──────── RECORDS FOR THE EXERCISE
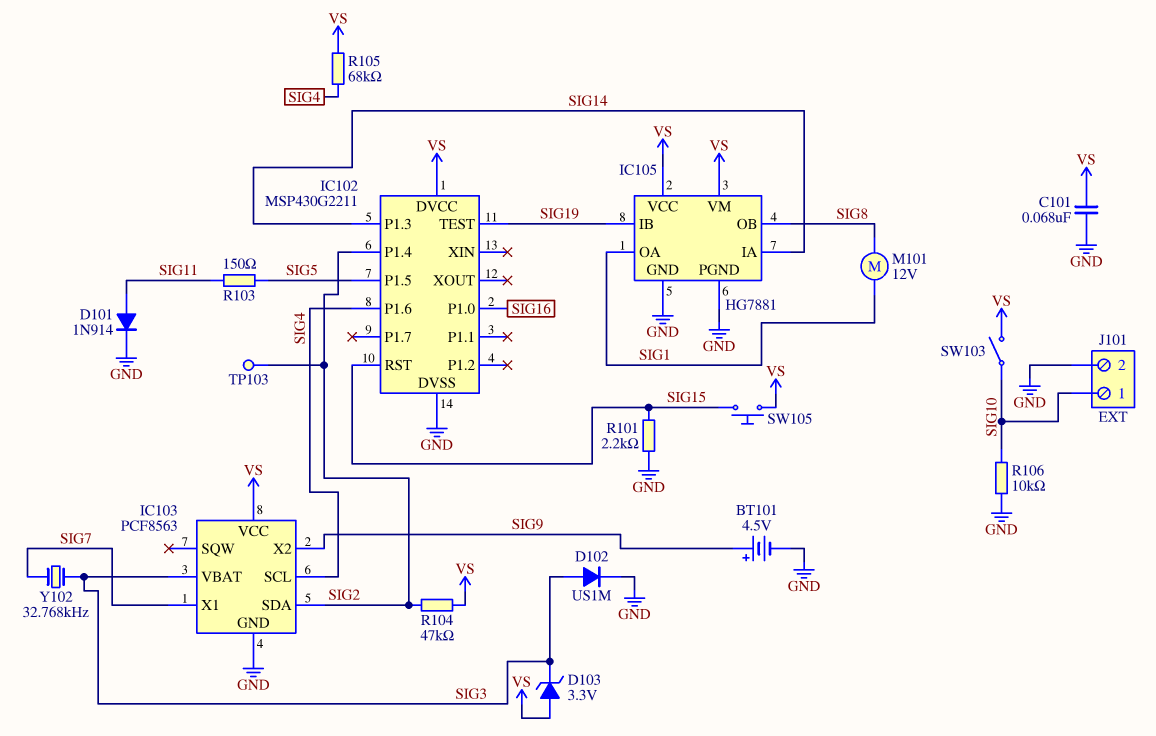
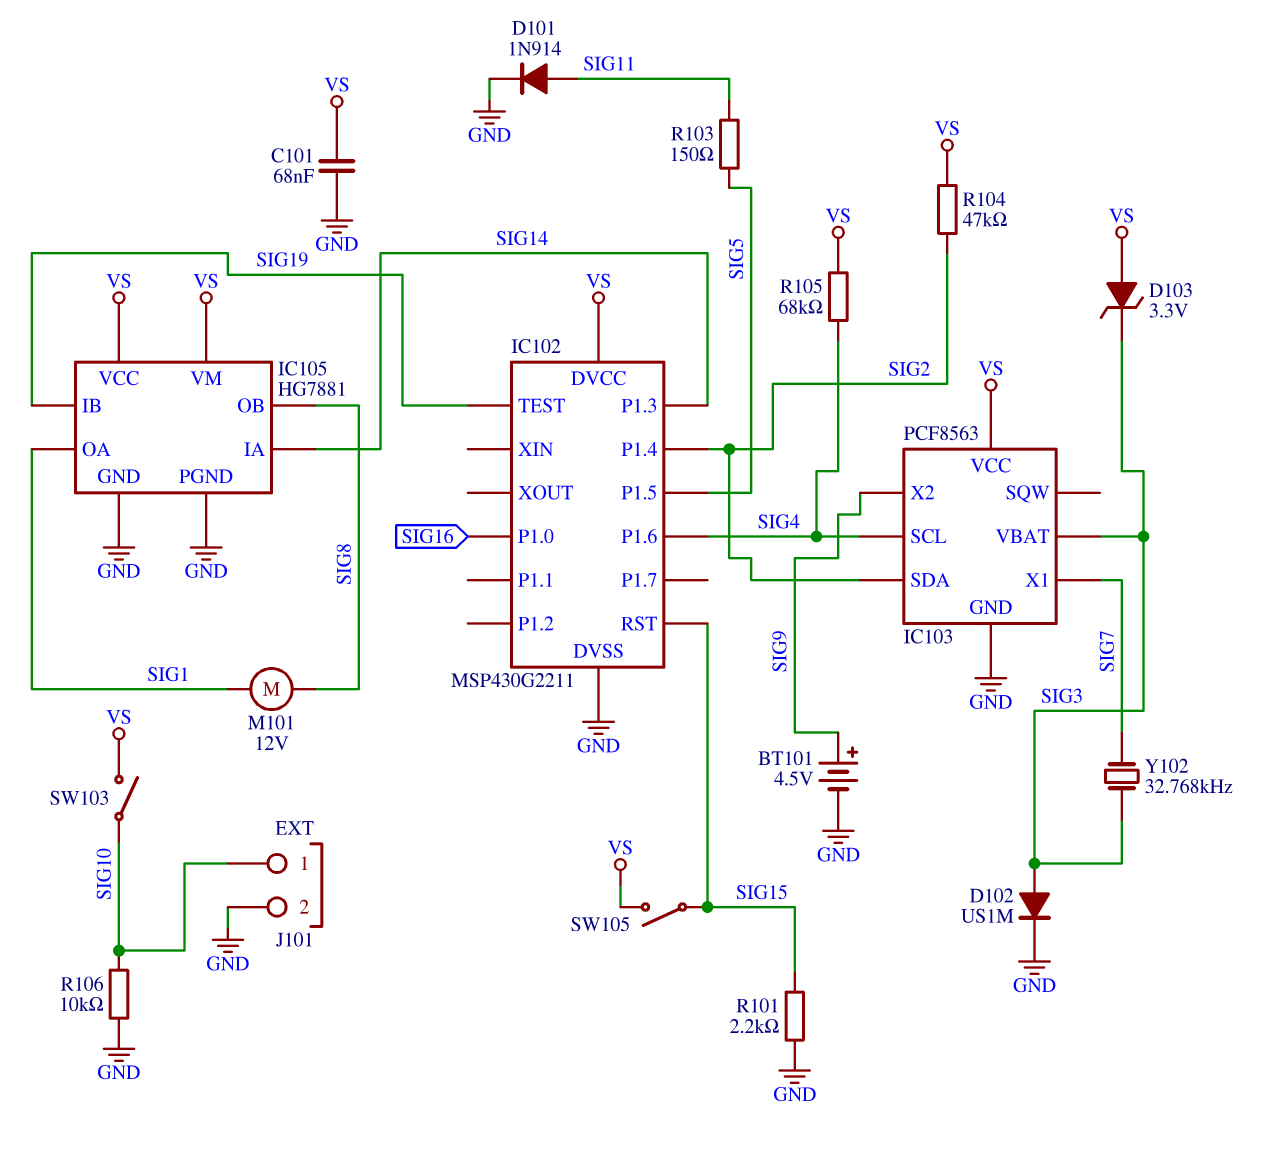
SW105: button (SIG15, VS) -> switch (SIG15, VS)
TP103: test point (SIG2) -> none

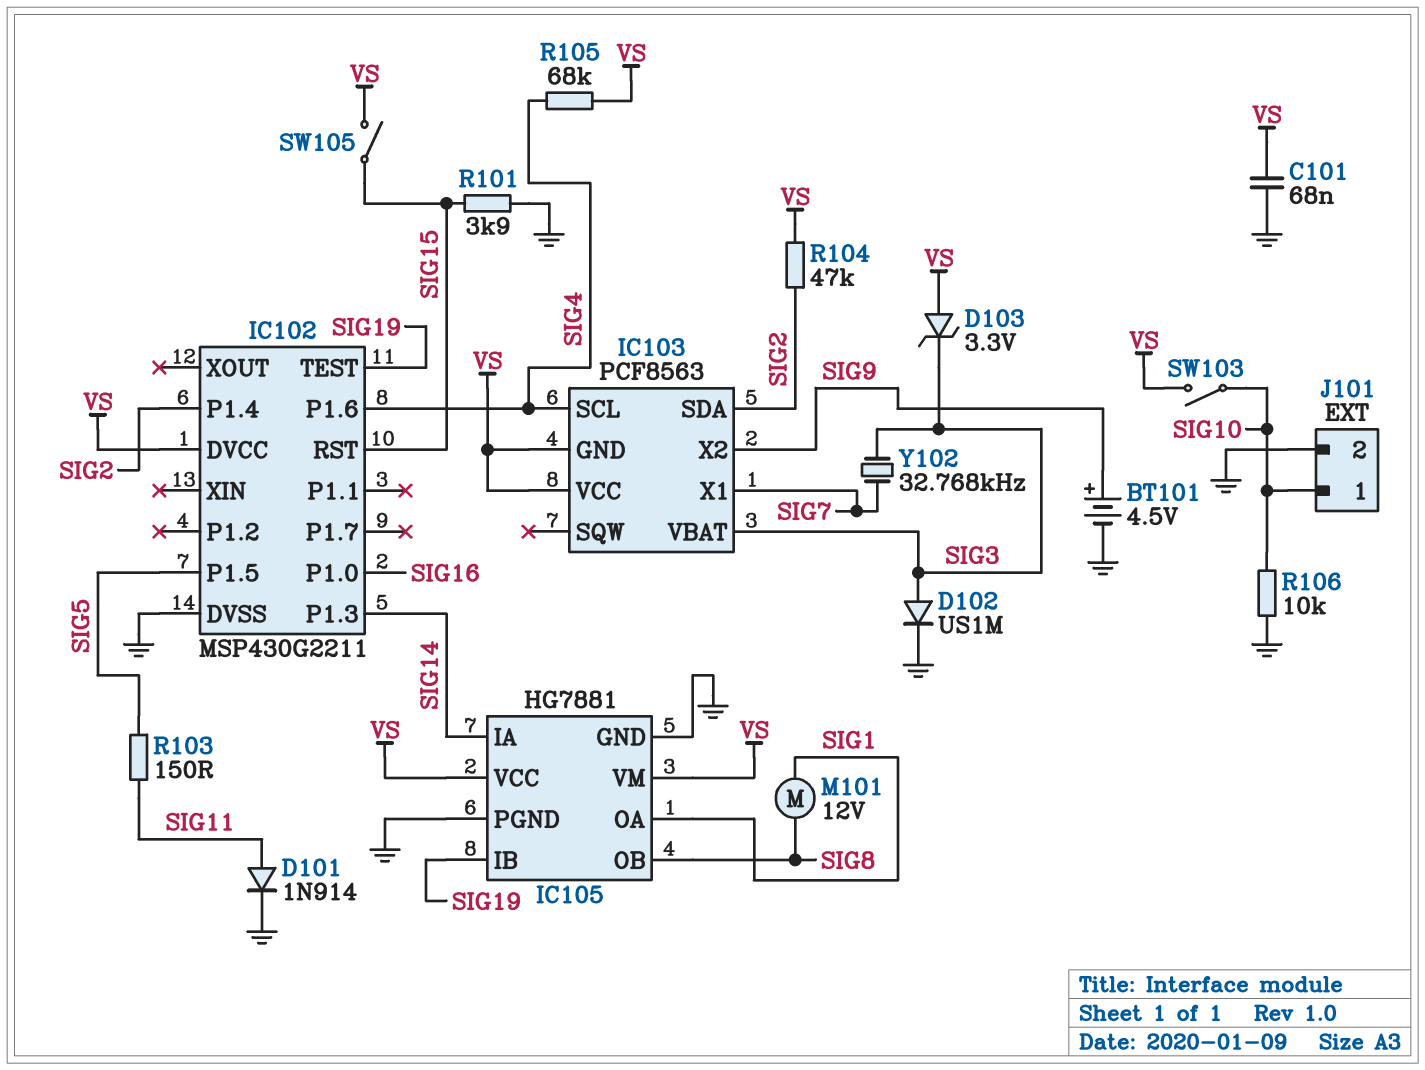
IC103 pin GND: GND -> VS
R101: 2.2k (GND, SIG15) -> 3.9k (GND, SIG15)

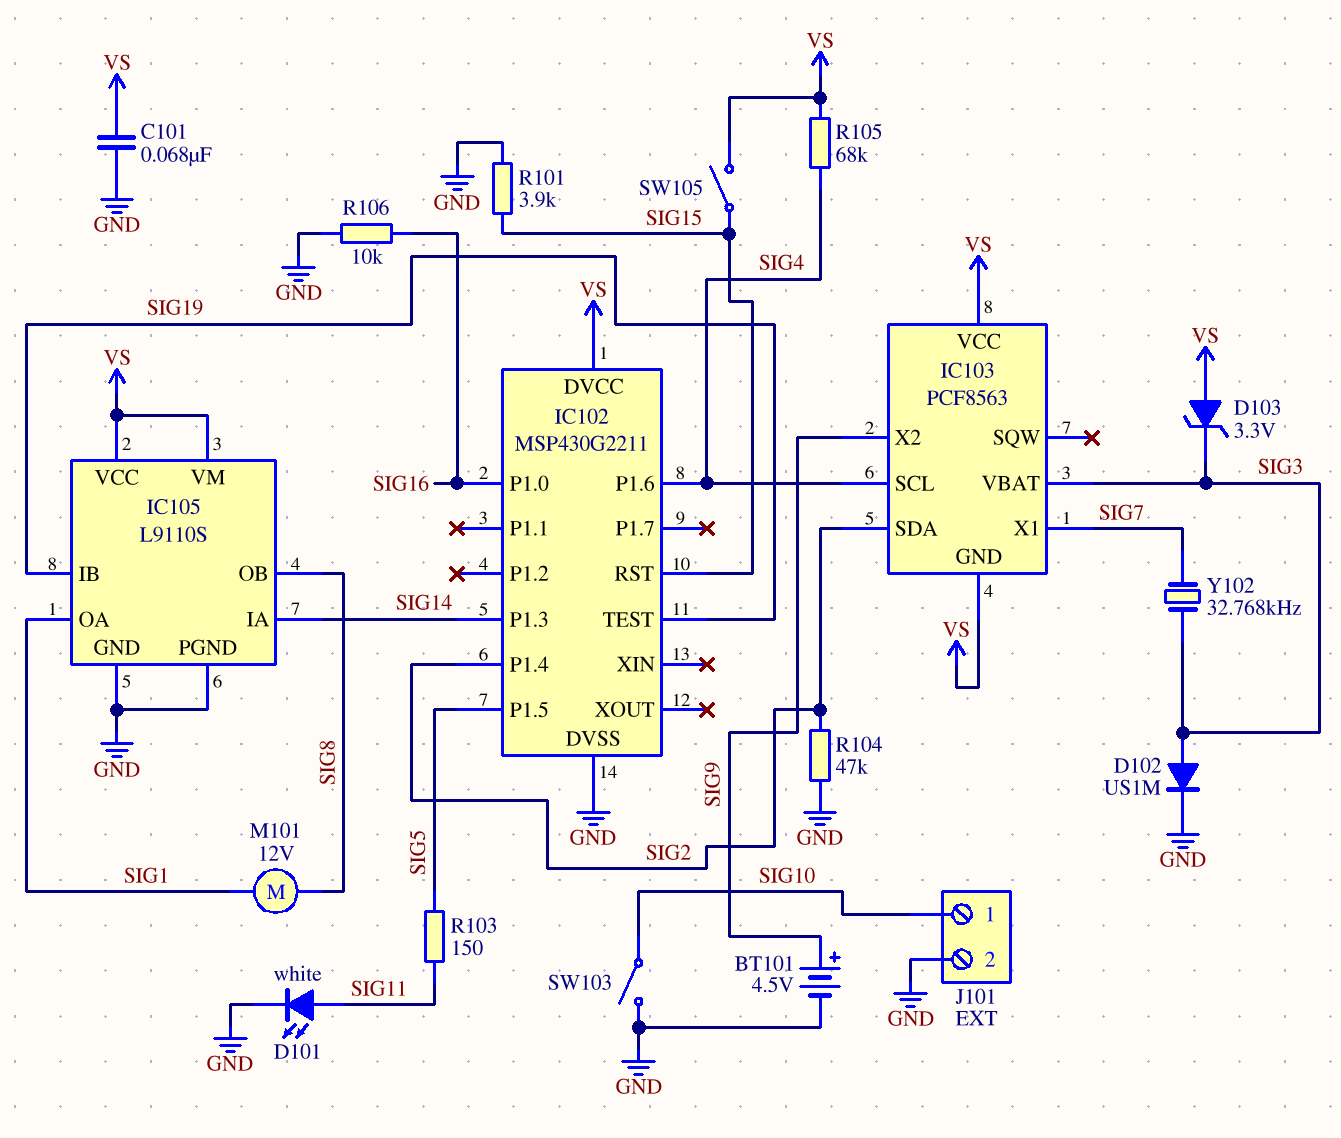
D101: diode 1N914 (A SIG11, K GND) -> LED white (A SIG11, K GND)
IC105: HG7881 -> L9110S
R104: 47k (SIG2, VS) -> 47k (GND, SIG2)
R106: 10k (GND, SIG10) -> 10k (GND, SIG16)
SW103: switch (SIG10, VS) -> switch (GND, SIG10)

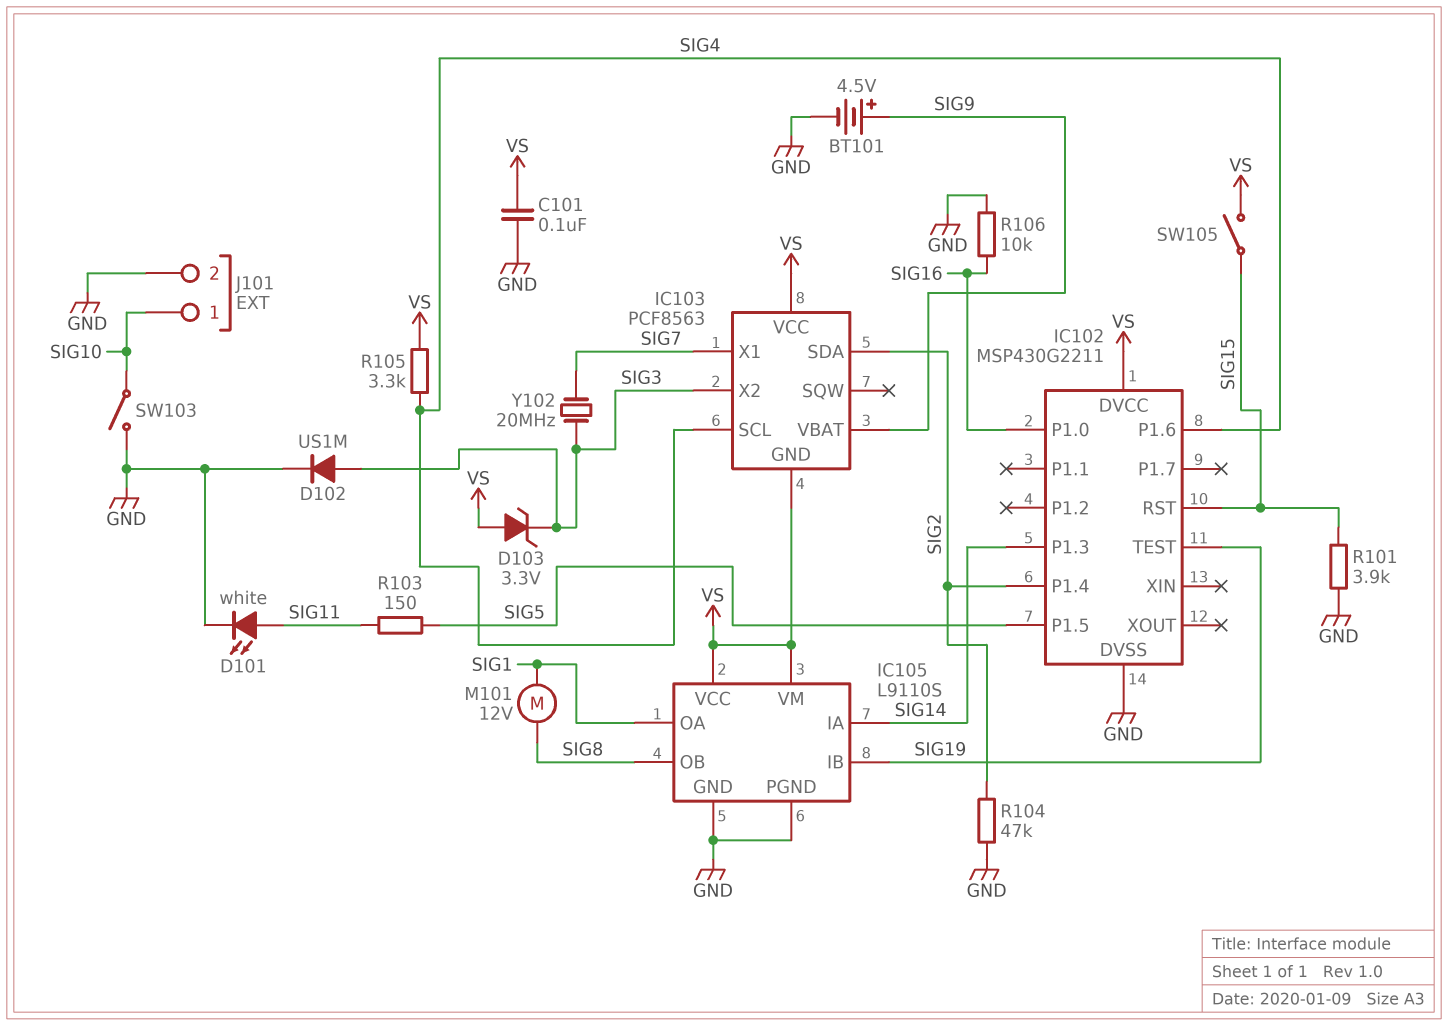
C101: 68nF (GND, VS) -> 100nF (GND, VS)
IC103 pin VBAT: SIG3 -> SIG9
IC103 pin X2: SIG9 -> SIG3
R105: 68k (SIG4, VS) -> 3.3k (SIG4, VS)
Y102: 32.768kHz (SIG3, SIG7) -> 20MHz (SIG3, SIG7)

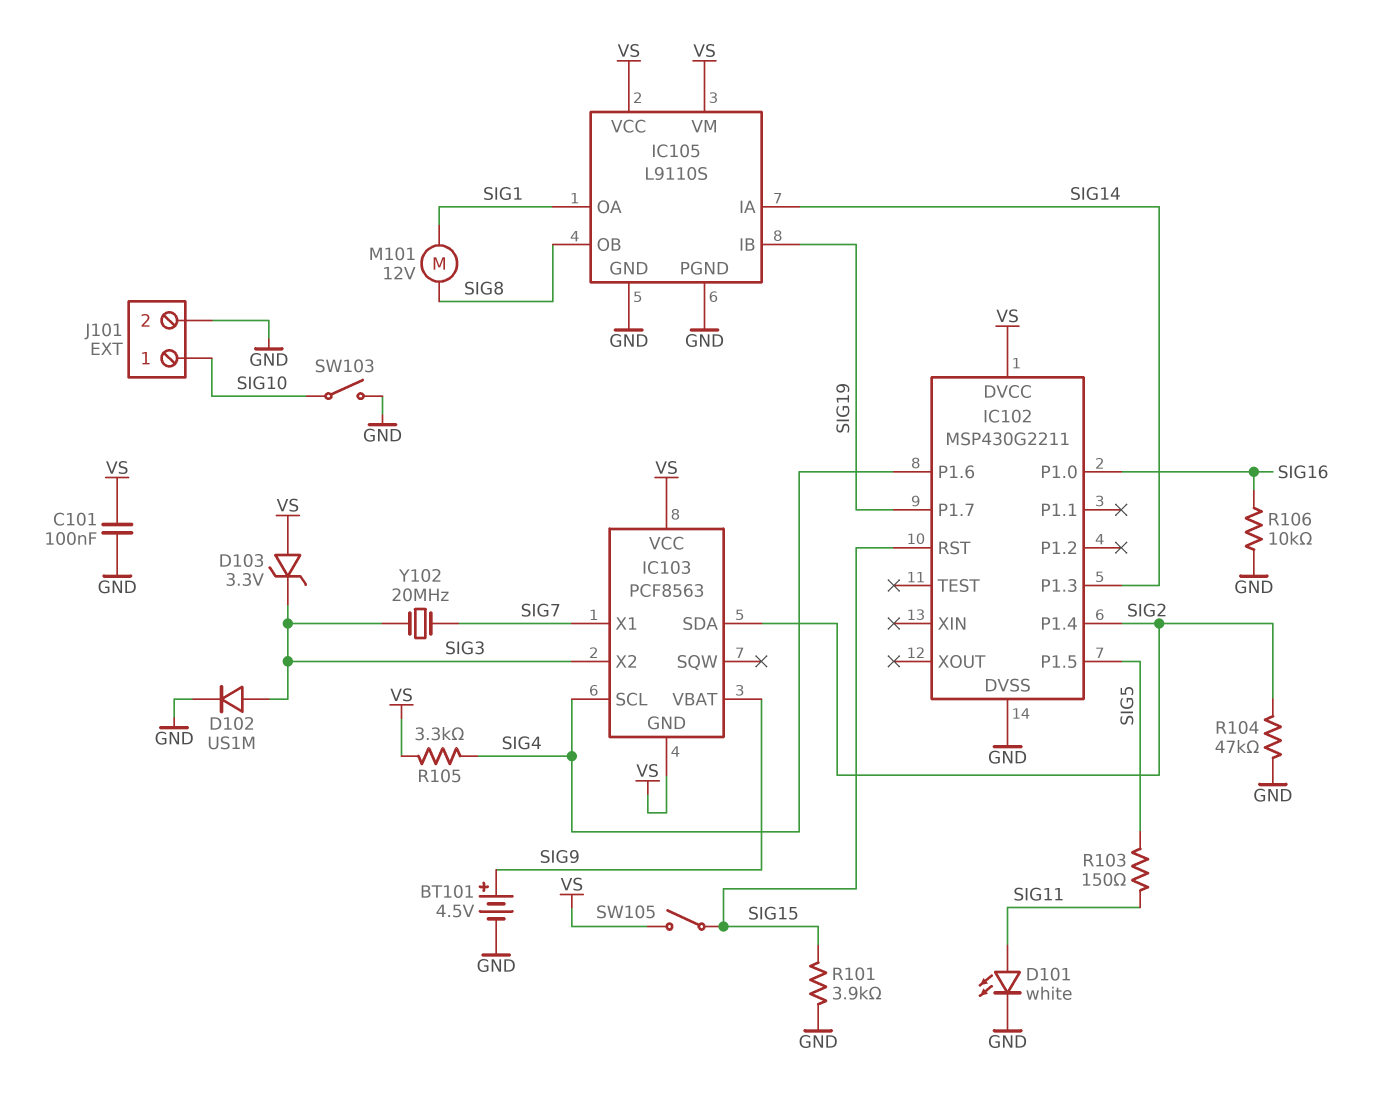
IC102 pin P1.7: none -> SIG19
IC102 pin TEST: SIG19 -> none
────────────────
■ **TASK STATEMENT**: Check each line in the entries above for the string "none", then give the number of matching lines alone.

■ **SOLUTION**: 3